### Task prompt
Word for word, transcribe every line from the one holding "old: pink shoe" through the end of the records, but not the pictures.

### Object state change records

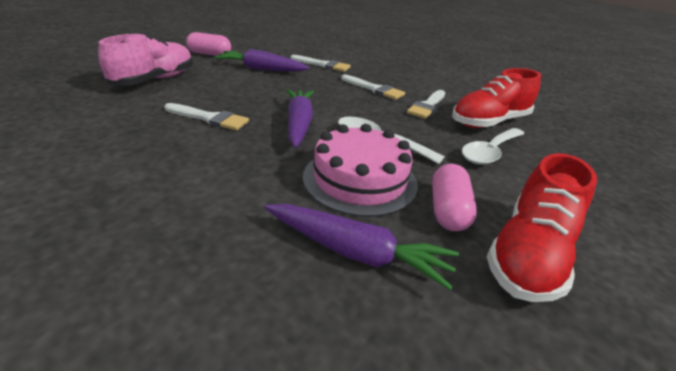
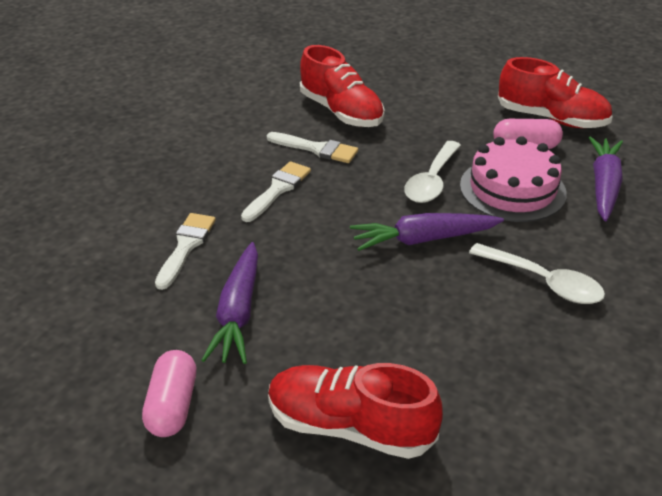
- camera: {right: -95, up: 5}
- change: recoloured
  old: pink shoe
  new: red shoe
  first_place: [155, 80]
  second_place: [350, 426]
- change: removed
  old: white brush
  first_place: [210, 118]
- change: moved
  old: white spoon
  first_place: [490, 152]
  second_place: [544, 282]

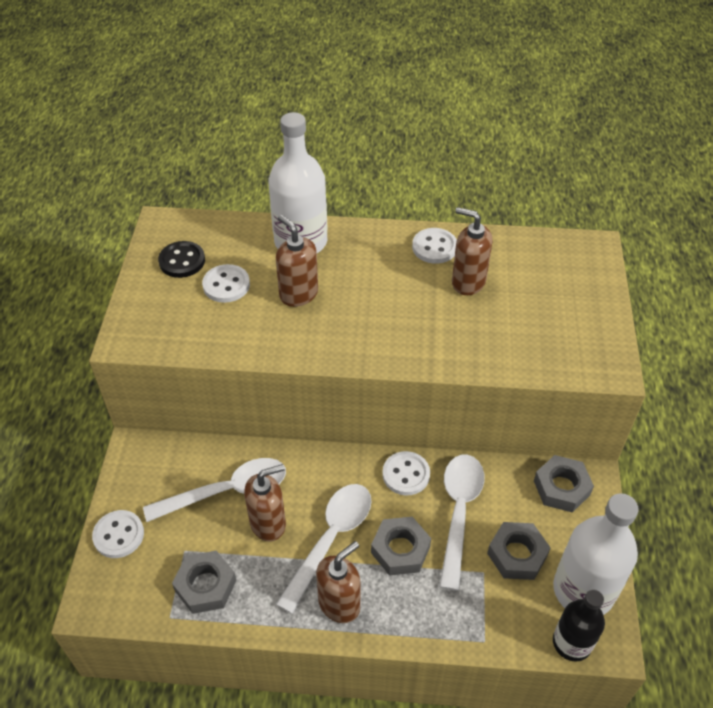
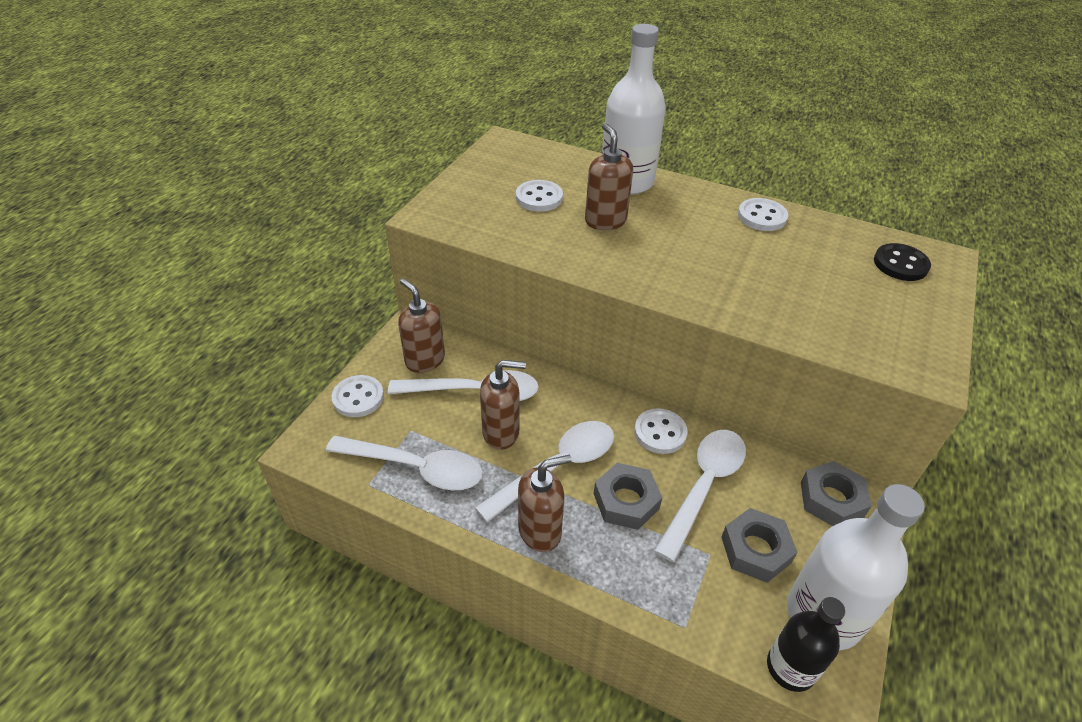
- camera: {right: 20, up: -5}
- change: moved
  old: black button
  first_place: [182, 261]
  second_place: [900, 264]
- change: replaced
  old: grey nut
  new: white spoon
  first_place: [205, 585]
  second_place: [415, 468]
- change: moved
  old: brown soap dispenser
  first_place: [468, 282]
  second_place: [425, 360]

### Reply to the task
  old: pink shoe
  new: red shoe
  first_place: [155, 80]
  second_place: [350, 426]
- change: removed
  old: white brush
  first_place: [210, 118]
- change: moved
  old: white spoon
  first_place: [490, 152]
  second_place: [544, 282]

- camera: {right: 20, up: -5}
- change: moved
  old: black button
  first_place: [182, 261]
  second_place: [900, 264]
- change: replaced
  old: grey nut
  new: white spoon
  first_place: [205, 585]
  second_place: [415, 468]
- change: moved
  old: brown soap dispenser
  first_place: [468, 282]
  second_place: [425, 360]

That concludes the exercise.